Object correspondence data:
'''

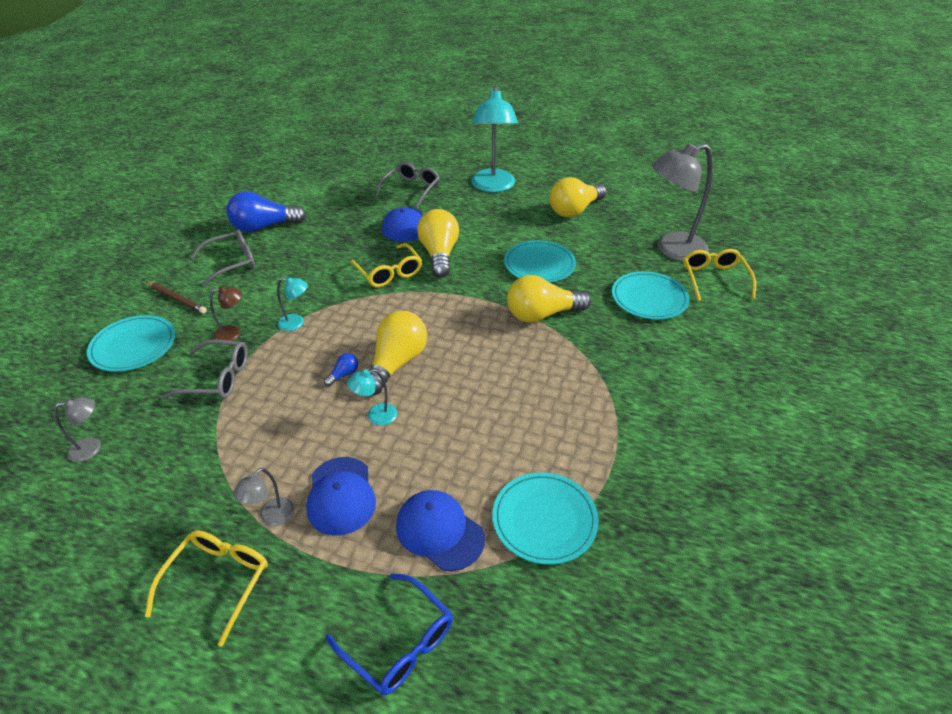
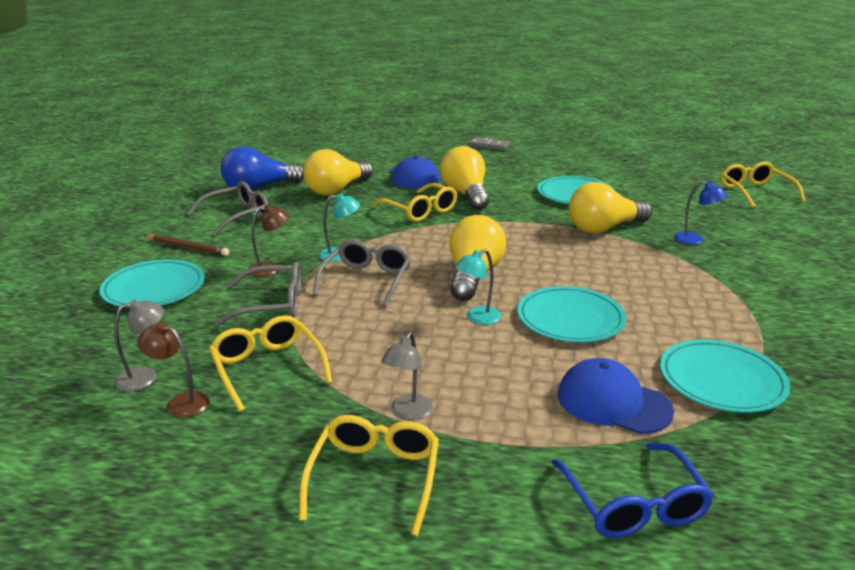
camera: 10 degrees left, 15 degrees down
(108, 479) = (180, 402): none -> brown lamp
(185, 451) = (268, 368): none -> yellow glasses
(341, 496) = (479, 385): blue cap -> none
(343, 375) = (419, 289): blue light bulb -> none
(399, 643) = (633, 504): blue glasses -> blue glasses turned 45 degrees clockwise
(411, 189) = (405, 152): grey glasses -> grey glasses (366, 280)
(493, 186) = (489, 146): turquoise lamp -> grey domino
(575, 210) = (583, 156): yellow light bulb -> yellow light bulb (337, 190)
(618, 340) = (695, 240): none -> blue lamp
(649, 298) = (703, 209): turquoise plate -> turquoise plate (570, 318)
(672, 249) = (699, 176): grey lamp -> none

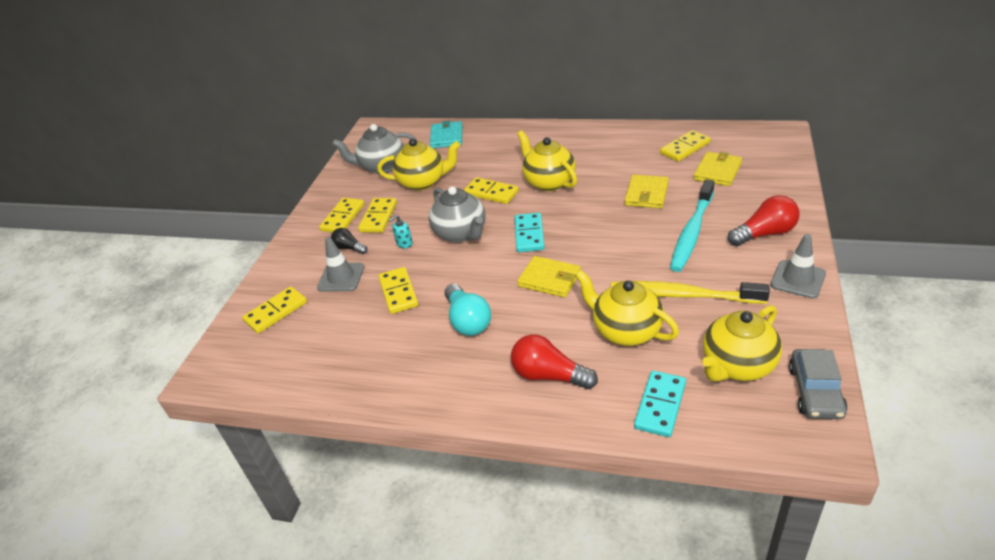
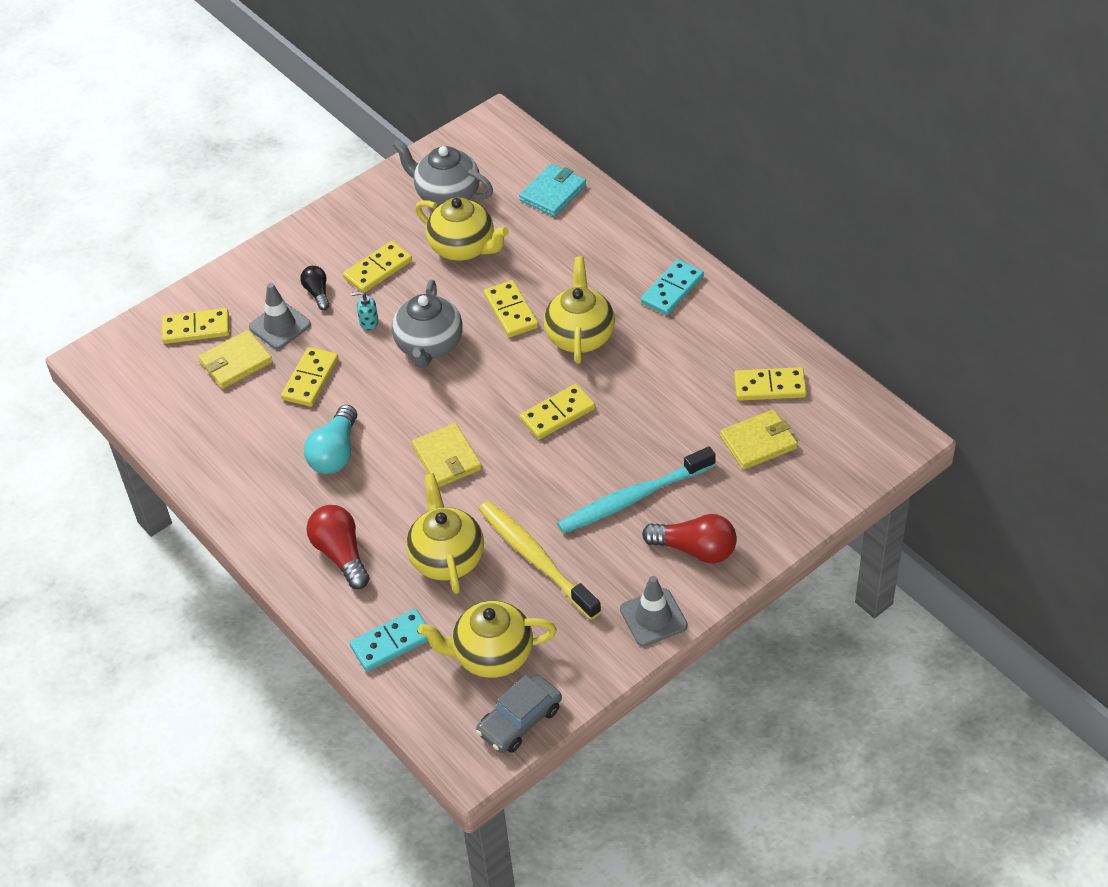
camera: 35 degrees right, 10 degrees up
(343, 217) = (347, 246): yellow domino -> yellow domino (557, 414)
(529, 234) = (486, 392): turquoise domino -> turquoise domino (672, 290)
(646, 194) = (652, 421): yellow wallet -> yellow wallet (236, 362)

'''

Exercise instructions - Please copy the data shown above word for word, omitting the pictures.

Completed exercise -
camera: 10 degrees left, 15 degrees down
(108, 479) = (180, 402): none -> brown lamp
(185, 451) = (268, 368): none -> yellow glasses
(341, 496) = (479, 385): blue cap -> none
(343, 375) = (419, 289): blue light bulb -> none
(399, 643) = (633, 504): blue glasses -> blue glasses turned 45 degrees clockwise
(411, 189) = (405, 152): grey glasses -> grey glasses (366, 280)
(493, 186) = (489, 146): turquoise lamp -> grey domino
(575, 210) = (583, 156): yellow light bulb -> yellow light bulb (337, 190)
(618, 340) = (695, 240): none -> blue lamp
(649, 298) = (703, 209): turquoise plate -> turquoise plate (570, 318)
(672, 249) = (699, 176): grey lamp -> none

camera: 35 degrees right, 10 degrees up
(343, 217) = (347, 246): yellow domino -> yellow domino (557, 414)
(529, 234) = (486, 392): turquoise domino -> turquoise domino (672, 290)
(646, 194) = (652, 421): yellow wallet -> yellow wallet (236, 362)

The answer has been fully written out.